**Provided records**
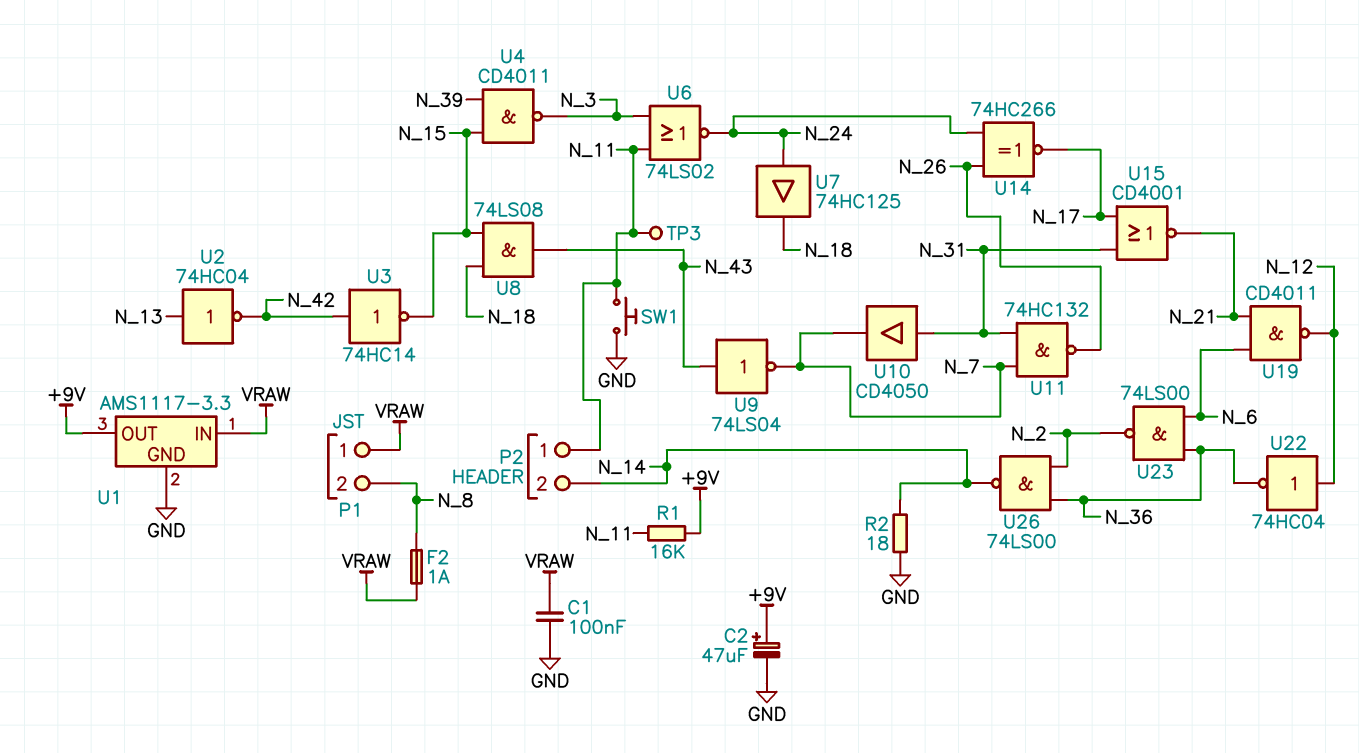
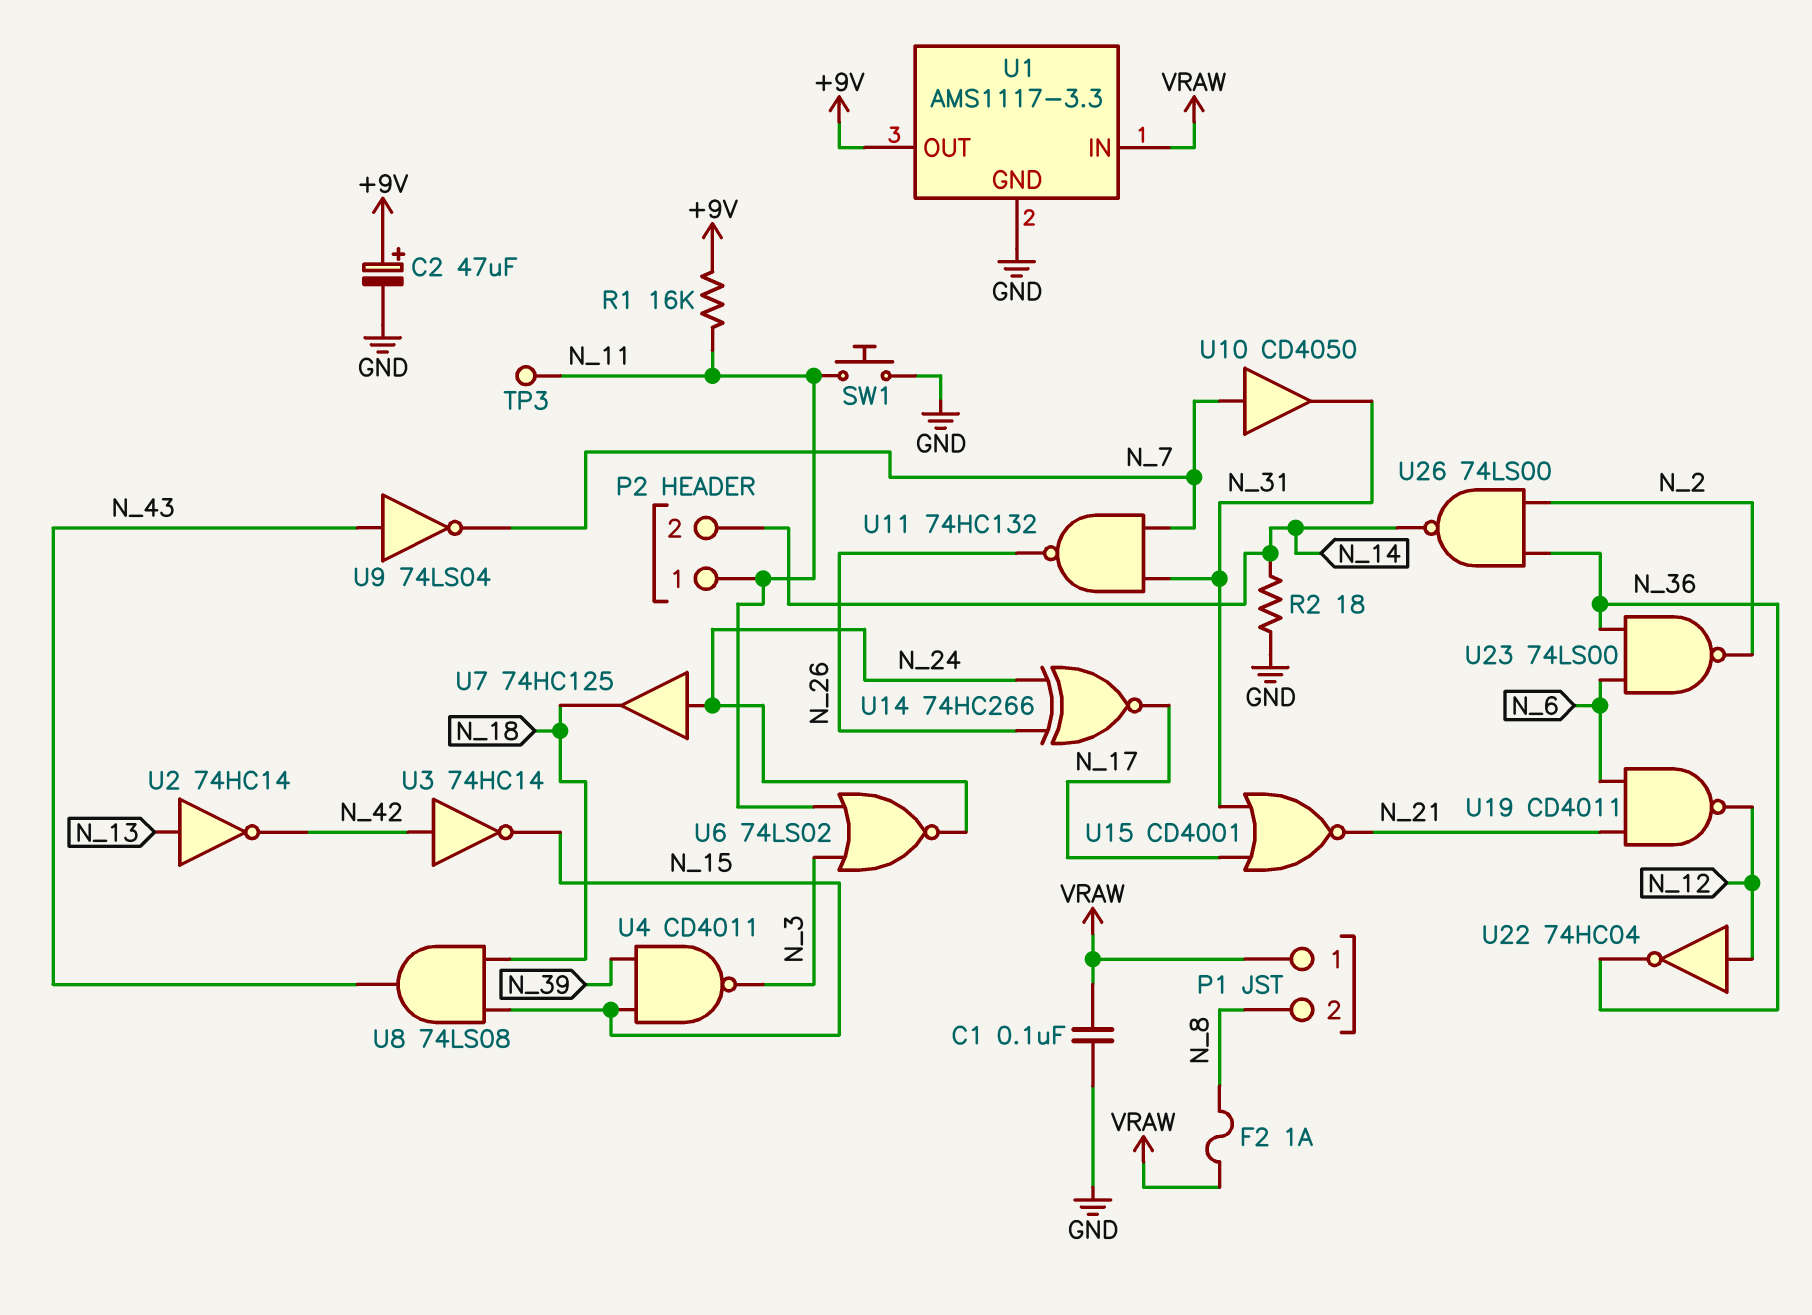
U2: NOT 74HC04 (in N_13, out N_42) -> NOT 74HC14 (in N_13, out N_42)
U10: buffer CD4050 (in N_31, out N_7) -> buffer CD4050 (in N_7, out N_31)

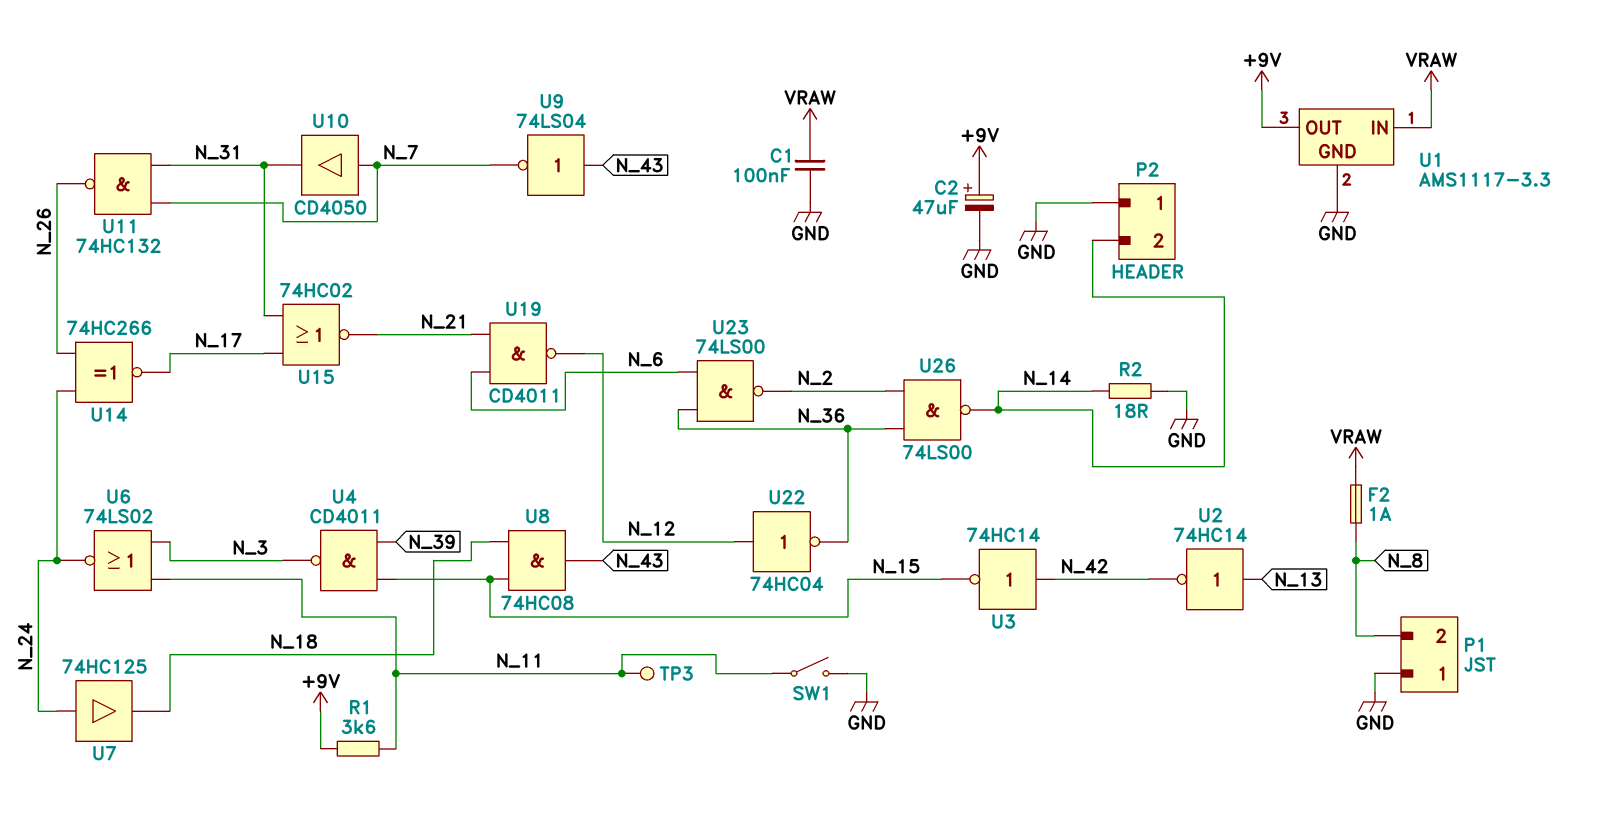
P1 pin 1: VRAW -> GND
P2 pin 1: N_11 -> GND
R1: 16k (+9V, N_11) -> 3.6k (+9V, N_11)
SW1: button (GND, N_11) -> switch (GND, N_11)
U8: AND 74LS08 (in N_15, in N_18, out N_43) -> AND 74HC08 (in N_15, in N_18, out N_43)
U15: NOR CD4001 (in N_17, in N_31, out N_21) -> NOR 74HC02 (in N_17, in N_31, out N_21)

**Assignment**
Please copy the data above character for character, skipping any pictures.

**Solution for this exercise**
U2: NOT 74HC04 (in N_13, out N_42) -> NOT 74HC14 (in N_13, out N_42)
U10: buffer CD4050 (in N_31, out N_7) -> buffer CD4050 (in N_7, out N_31)

P1 pin 1: VRAW -> GND
P2 pin 1: N_11 -> GND
R1: 16k (+9V, N_11) -> 3.6k (+9V, N_11)
SW1: button (GND, N_11) -> switch (GND, N_11)
U8: AND 74LS08 (in N_15, in N_18, out N_43) -> AND 74HC08 (in N_15, in N_18, out N_43)
U15: NOR CD4001 (in N_17, in N_31, out N_21) -> NOR 74HC02 (in N_17, in N_31, out N_21)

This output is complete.